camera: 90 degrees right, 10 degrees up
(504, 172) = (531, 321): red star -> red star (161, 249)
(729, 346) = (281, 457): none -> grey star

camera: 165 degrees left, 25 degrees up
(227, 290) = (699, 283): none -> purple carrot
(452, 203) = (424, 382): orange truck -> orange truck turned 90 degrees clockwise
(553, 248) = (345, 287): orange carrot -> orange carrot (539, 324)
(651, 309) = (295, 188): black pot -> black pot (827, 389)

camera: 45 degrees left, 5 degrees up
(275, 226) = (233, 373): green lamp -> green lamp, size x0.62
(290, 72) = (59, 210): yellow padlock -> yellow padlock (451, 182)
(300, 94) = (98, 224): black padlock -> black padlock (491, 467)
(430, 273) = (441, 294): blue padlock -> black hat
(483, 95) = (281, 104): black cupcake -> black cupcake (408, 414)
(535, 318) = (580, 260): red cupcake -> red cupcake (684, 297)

==

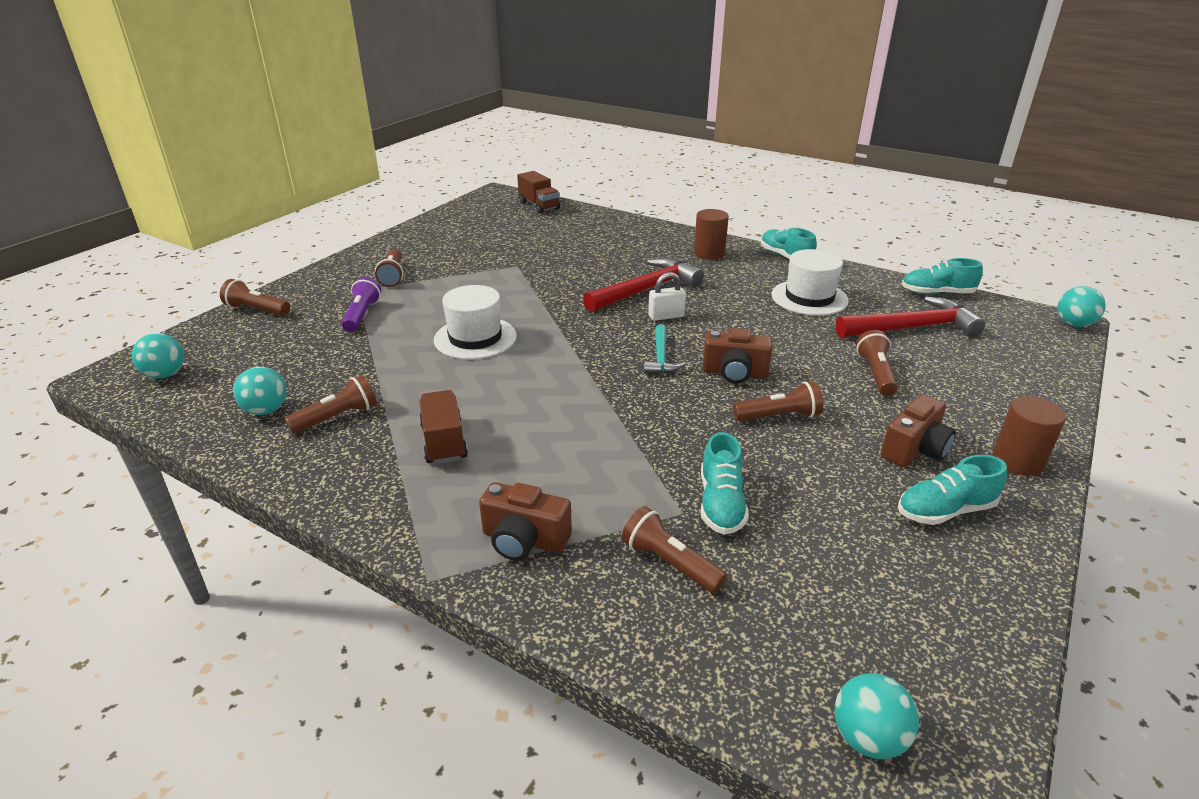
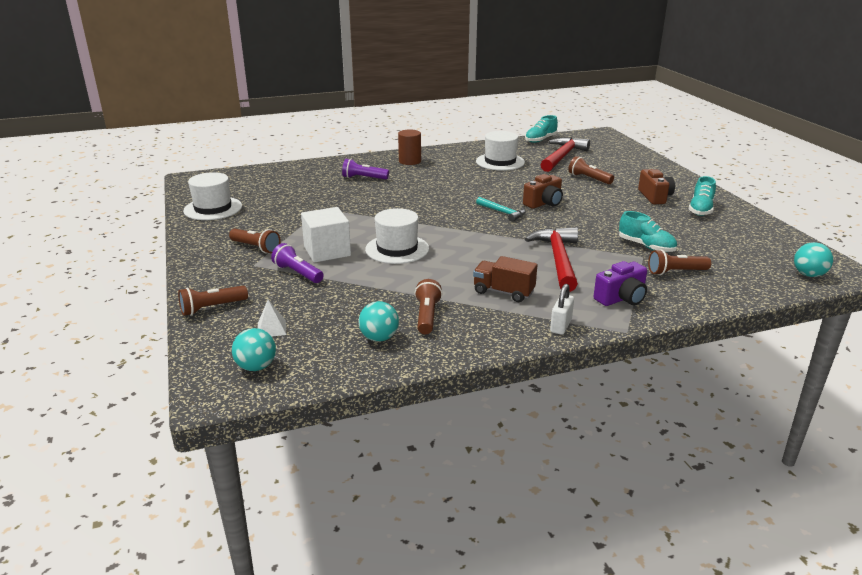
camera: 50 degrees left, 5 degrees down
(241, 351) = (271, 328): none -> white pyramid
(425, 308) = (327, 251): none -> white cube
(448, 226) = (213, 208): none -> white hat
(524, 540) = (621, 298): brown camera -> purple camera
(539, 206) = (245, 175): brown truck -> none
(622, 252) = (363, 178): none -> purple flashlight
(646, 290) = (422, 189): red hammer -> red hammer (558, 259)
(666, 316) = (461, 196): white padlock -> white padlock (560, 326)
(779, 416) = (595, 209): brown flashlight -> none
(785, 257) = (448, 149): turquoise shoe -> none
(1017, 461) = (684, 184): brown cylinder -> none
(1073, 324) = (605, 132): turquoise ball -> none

==

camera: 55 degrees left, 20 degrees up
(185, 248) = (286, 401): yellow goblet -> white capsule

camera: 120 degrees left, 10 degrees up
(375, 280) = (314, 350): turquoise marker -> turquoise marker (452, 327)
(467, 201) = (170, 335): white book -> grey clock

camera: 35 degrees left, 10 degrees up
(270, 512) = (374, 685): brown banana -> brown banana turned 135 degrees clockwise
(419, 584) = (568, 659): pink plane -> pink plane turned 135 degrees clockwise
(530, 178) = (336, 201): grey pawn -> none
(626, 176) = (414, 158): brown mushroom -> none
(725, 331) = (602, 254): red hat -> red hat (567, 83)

Required action
Scan the material above for the string "turquoise", and copy every line where it is found.

Completed task
(785, 257) = (448, 149): turquoise shoe -> none
(1073, 324) = (605, 132): turquoise ball -> none
(375, 280) = (314, 350): turquoise marker -> turquoise marker (452, 327)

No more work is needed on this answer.